**The data:**
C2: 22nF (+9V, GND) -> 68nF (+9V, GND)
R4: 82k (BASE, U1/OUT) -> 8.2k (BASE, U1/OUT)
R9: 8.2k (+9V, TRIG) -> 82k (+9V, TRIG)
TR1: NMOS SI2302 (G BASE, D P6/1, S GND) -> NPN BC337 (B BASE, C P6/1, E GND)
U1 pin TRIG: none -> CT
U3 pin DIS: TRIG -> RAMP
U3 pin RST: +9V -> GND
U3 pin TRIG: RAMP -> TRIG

...

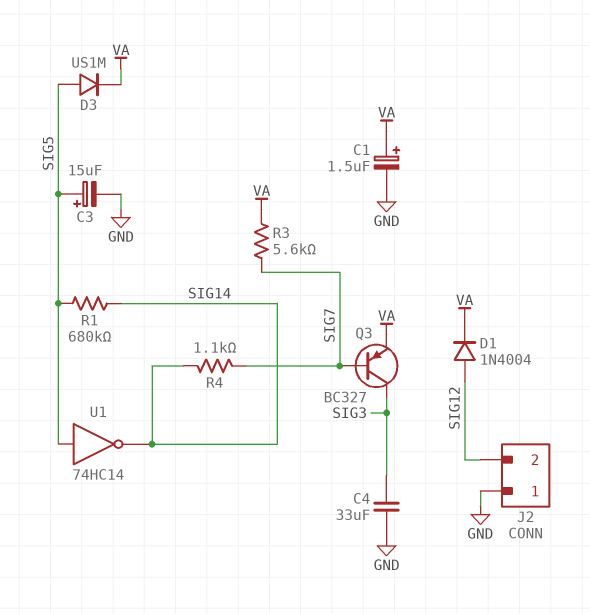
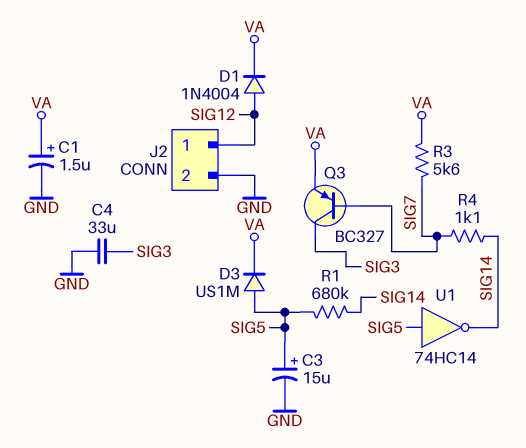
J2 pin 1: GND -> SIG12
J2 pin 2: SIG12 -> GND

**Assigned task:** Lines to set down from above: the line with "R9: 8.2k (+9V, TRIG) -> 82k (+9V, TRIG)", the line with "U3 pin TRIG: RAMP -> TRIG", and every line between, each exactly as written.

**Response below:**
R9: 8.2k (+9V, TRIG) -> 82k (+9V, TRIG)
TR1: NMOS SI2302 (G BASE, D P6/1, S GND) -> NPN BC337 (B BASE, C P6/1, E GND)
U1 pin TRIG: none -> CT
U3 pin DIS: TRIG -> RAMP
U3 pin RST: +9V -> GND
U3 pin TRIG: RAMP -> TRIG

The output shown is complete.